▸ **DO THIS**:
Collect every line of the material below that contains the string "instrumentName", and copy each one out in full.

▸ **RECORDS PROVIDED**:
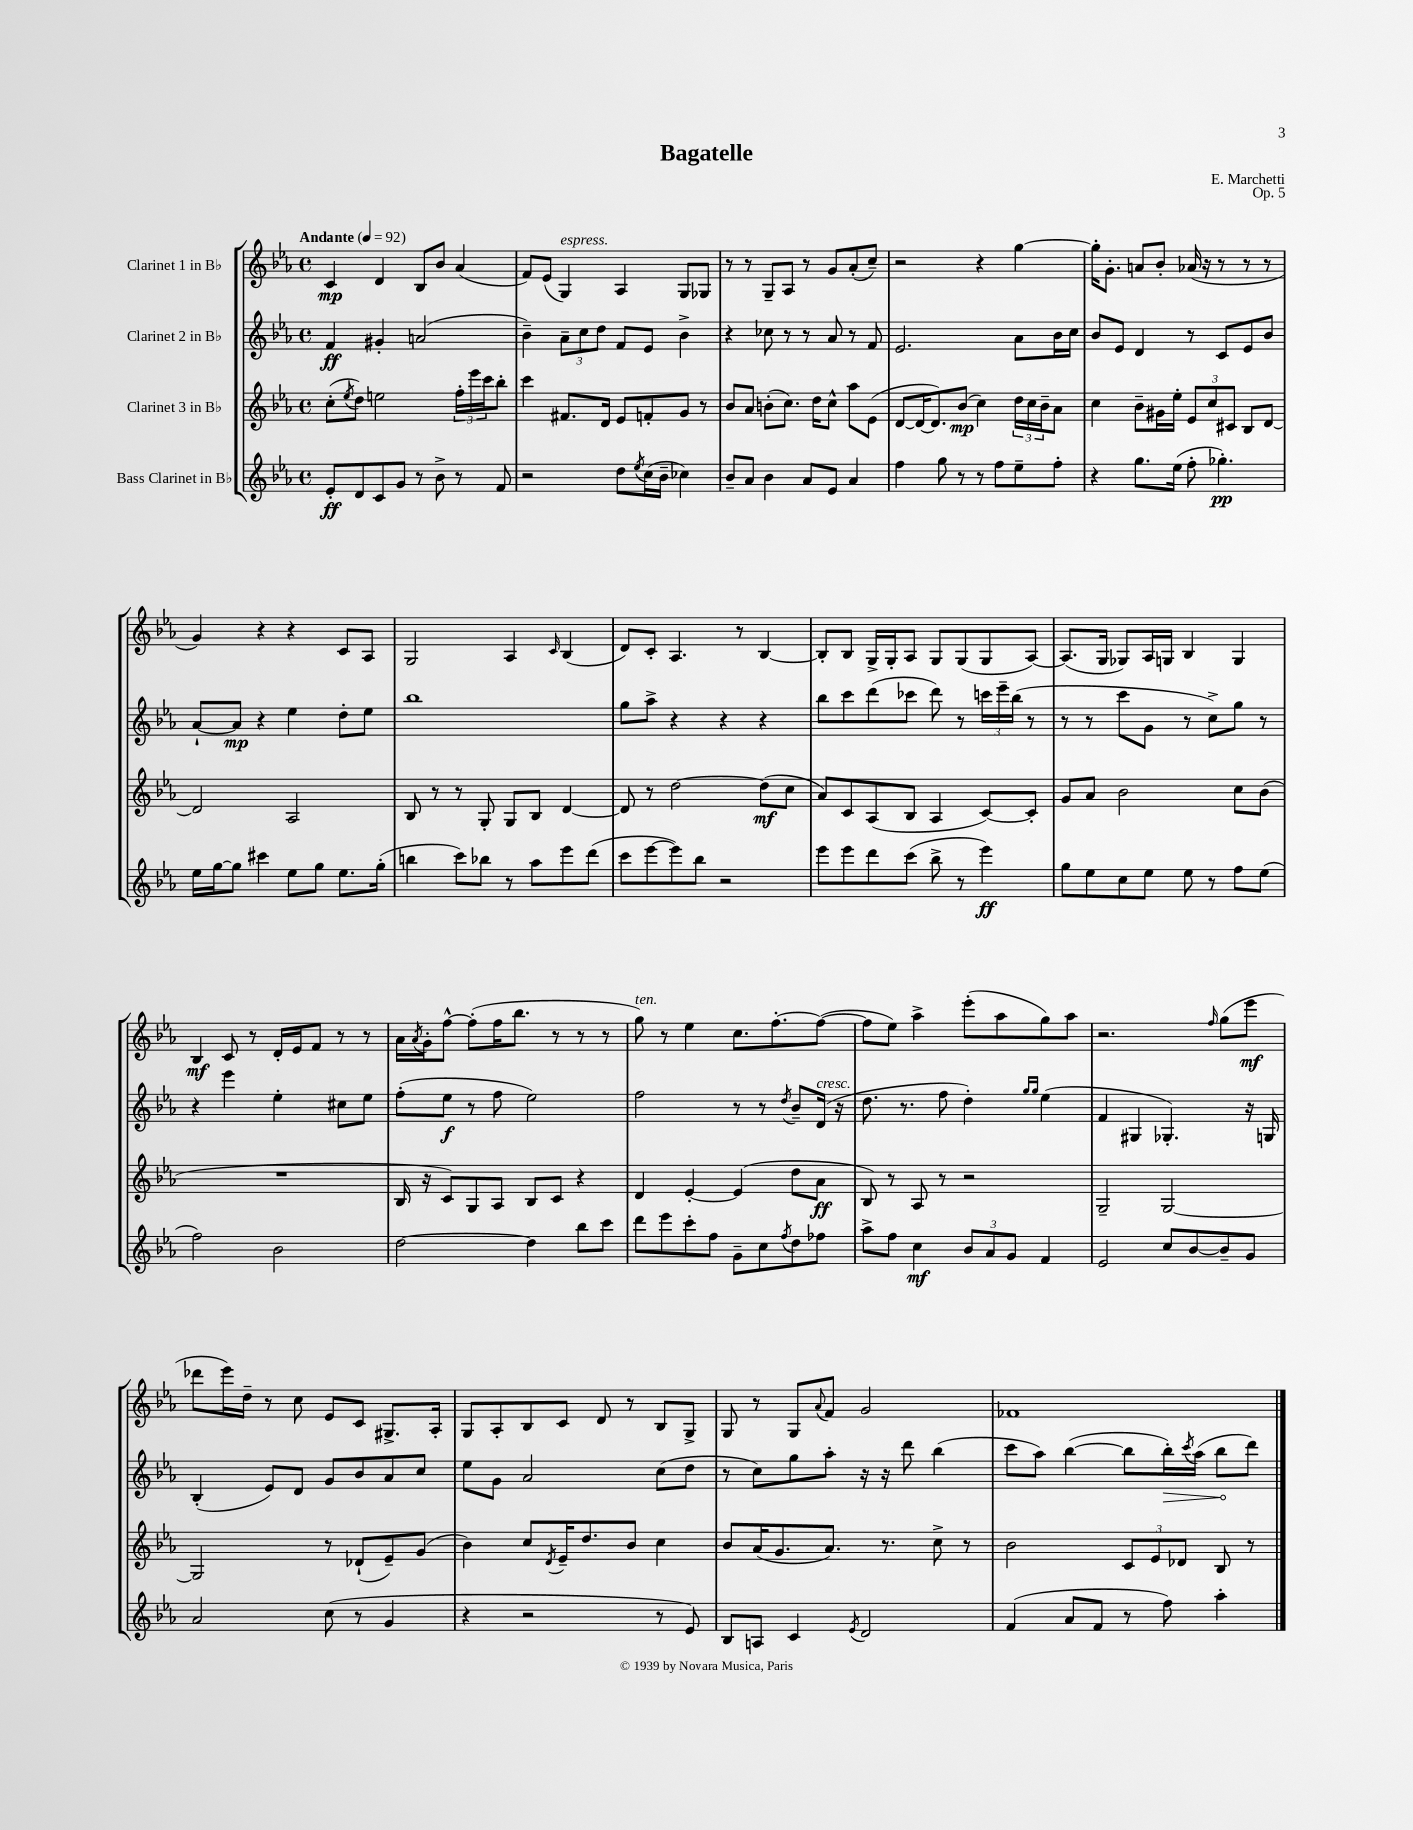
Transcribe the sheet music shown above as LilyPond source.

\header { title = "Bagatelle" composer = "E. Marchetti" opus = "Op. 5" }
<<
\new StaffGroup <<
\new Staff = "s0" \with { instrumentName = "Clarinet 1 in Bb" } {
    \clef treble \key ees \major \defaultTimeSignature \time 4/4 \tempo "Andante" 4 = 92
    c'4\mp d'4 bes8 bes'8 aes'4( |
    f'8) ees'8( g4^\markup { \italic "espress." }) aes4 g8 ges8 |
    r8 r8 g8-- aes8 r8 g'8 aes'8-.( c''8--) |
    r2 r4 g''4~ |
    g''16-. g'8.-. a'8 bes'8-. aes'16( r16 r8 r8 r8 |
    g'4) r4 r4 c'8 aes8 |
    g2 aes4 \grace { c'16 } bes4( |
    d'8) c'8-. aes4. r8 bes4~ |
    bes8-. bes8 g16-> g16-. aes8 g8 g8( g8 aes8~) |
    aes8.( g16 ges8) aes16 g16 bes4 g4 |
    bes4\mf c'8 r8 d'16-. ees'16 f'8 r8 r8 |
    aes'16 \acciaccatura { aes'8 } g'16-. f''8~-^ f''8-.( f''16 bes''8. r8 r8 r8 |
    g''8^\markup { \italic "ten." }) r8 ees''4 c''8. f''8.~-. f''8~( |
    f''8 ees''8) aes''4-> ees'''8-.( aes''8 g''8) aes''8 |
    r2. \grace { f''16 } g''8( ees'''8\mf |
    des'''8 ees'''16) d''16-- r8 c''8 ees'8 c'8 gis8.-> aes16-. |
    g8 aes8-. bes8 c'8 d'8 r8 bes8 g8-> |
    g8 r8 g8 \appoggiatura { aes'8 } f'8 g'2 |
    fes'1 \bar "|." |
}
\new Staff = "s1" \with { instrumentName = "Clarinet 2 in Bb" } {
    \clef treble \key ees \major \defaultTimeSignature \time 4/4
    f'4\ff gis'4-. a'2( |
    bes'4--) \tuplet 3/2 { aes'8-- c''8 d''8 } f'8 ees'8 bes'4-> |
    r4 ces''8 r8 r8 aes'8 r8 f'8 |
    ees'2. aes'8 bes'16 c''16 |
    bes'8 ees'8 d'4 r8 c'8 ees'8 bes'8 |
    aes'8~-! aes'8\mp r4 ees''4 d''8-. ees''8 |
    bes''1 |
    g''8 aes''8-> r4 r4 r4 |
    bes''8 c'''8 d'''8( ces'''8 d'''8) r8 \tuplet 3/2 { c'''16 ees'''16-- bes''16( } r8 |
    r8 r8 c'''8 g'8 r8 c''8->) g''8 r8 |
    r4 ees'''4 ees''4-. cis''8 ees''8 |
    f''8-.( ees''8\f r8 f''8 ees''2) |
    f''2 r8 r8 \acciaccatura { d''8 } bes'8-- d'16^\markup { \italic "cresc." }( r16 |
    d''8. r8. f''8 d''4-.) \grace { g''16 g''16 } ees''4( |
    f'4 gis4 ges4.-.) r16 g16 |
    bes4-.( ees'8) d'8 g'8 bes'8 aes'8 c''8 |
    ees''8 g'8 aes'2 c''8( d''8 |
    r8 c''8) g''8 aes''8-. r16 r16 d'''8 bes''4( |
    c'''8 aes''8) bes''4~( bes''8 \once \override Hairpin.circled-tip = ##t bes''16-.\>) \acciaccatura { c'''8 } aes''16( bes''8\! d'''8) \bar "|." |
}
\new Staff = "s2" \with { instrumentName = "Clarinet 3 in Bb" } {
    \clef treble \key ees \major \defaultTimeSignature \time 4/4
    c''8-.( \acciaccatura { ees''8 } d''8) e''2 \tuplet 3/2 { f''16-. ees'''16 c'''16 } bes''8-. |
    c'''4 fis'8. d'16 ees'8 f'8-. g'8 r8 |
    bes'8 aes'8 b'8-.( c''8.) d''16 c''8-^ aes''8 ees'8( |
    d'8~ d'16~ d'8.) bes'8\mp( c''4) \tuplet 3/2 { d''16 c''16 bes'16-- } aes'8 |
    c''4 bes'8-- gis'16 ees''16-. \tuplet 3/2 { ees'8 c''8 cis'8 } bes8 d'8~ |
    d'2 aes2 |
    bes8 r8 r8 g8-. g8 bes8 d'4~ |
    d'8 r8 d''2~ d''8\mf( c''8 |
    aes'8) c'8 aes8( bes8 aes4 c'8~) c'8-. |
    g'8 aes'8 bes'2 c''8 bes'8( |
    R1 |
    bes16 r16 c'8) g8 aes8 bes8 c'8 r4 |
    d'4 ees'4~-. ees'4( d''8 aes'8\ff |
    bes8) r8 aes8 r8 r2 |
    g2-- g2~ |
    g2 r8 des'8-!( ees'8--) g'8( |
    bes'4) c''8 \acciaccatura { d'8 } ees'16-- d''8. bes'8 c''4 |
    bes'8 aes'16( g'8. aes'8.) r8. c''8-> r8 |
    bes'2 \tuplet 3/2 { c'8 ees'8 des'8 } bes8 r8 \bar "|." |
}
\new Staff = "s3" \with { instrumentName = "Bass Clarinet in Bb" } {
    \clef treble \key ees \major \defaultTimeSignature \time 4/4
    ees'8-.\ff d'8 c'8 g'8 r8 bes'8-> r8 f'8 |
    r2 d''8 \acciaccatura { ees''8 } c''16( bes'16-- ces''4) |
    bes'8-- aes'8 bes'4 aes'8 ees'8 aes'4 |
    f''4 g''8 r8 r8 f''8 ees''8-- f''8-. |
    r4 g''8. ees''16( f''8-. ges''4.-.\pp) |
    ees''16 g''16~ g''8 cis'''4 ees''8 g''8 ees''8. g''16-.( |
    b''4 c'''8) bes''8 r8 aes''8 ees'''8 d'''8( |
    c'''8 ees'''8~ ees'''8) bes''8 r2 |
    ees'''8 ees'''8 d'''8 c'''8( bes''8-> r8 ees'''4\ff) |
    g''8 ees''8 c''8 ees''8 ees''8 r8 f''8 ees''8( |
    f''2) bes'2 |
    d''2~ d''4 bes''8 c'''8 |
    d'''8 ees'''8 c'''8-. f''8 g'8-- c''8 \acciaccatura { f''8 } d''8 fes''8 |
    aes''8-> f''8 c''4\mf \tuplet 3/2 { bes'8 aes'8 g'8 } f'4 |
    ees'2 c''8 bes'8~ bes'8-- g'8 |
    aes'2 c''8( r8 g'4 |
    r4 r2 r8 ees'8) |
    bes8 a8 c'4 \acciaccatura { ees'8 } d'2 |
    f'4( aes'8 f'8 r8 f''8) aes''4-. \bar "|." |
}
>>
>>
\layout { \context { \Score \remove "Bar_number_engraver" } }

▸ **EXERCISE RESPONSE**:
\new Staff = "s0" \with { instrumentName = "Clarinet 1 in Bb" } {
\new Staff = "s1" \with { instrumentName = "Clarinet 2 in Bb" } {
\new Staff = "s2" \with { instrumentName = "Clarinet 3 in Bb" } {
\new Staff = "s3" \with { instrumentName = "Bass Clarinet in Bb" } {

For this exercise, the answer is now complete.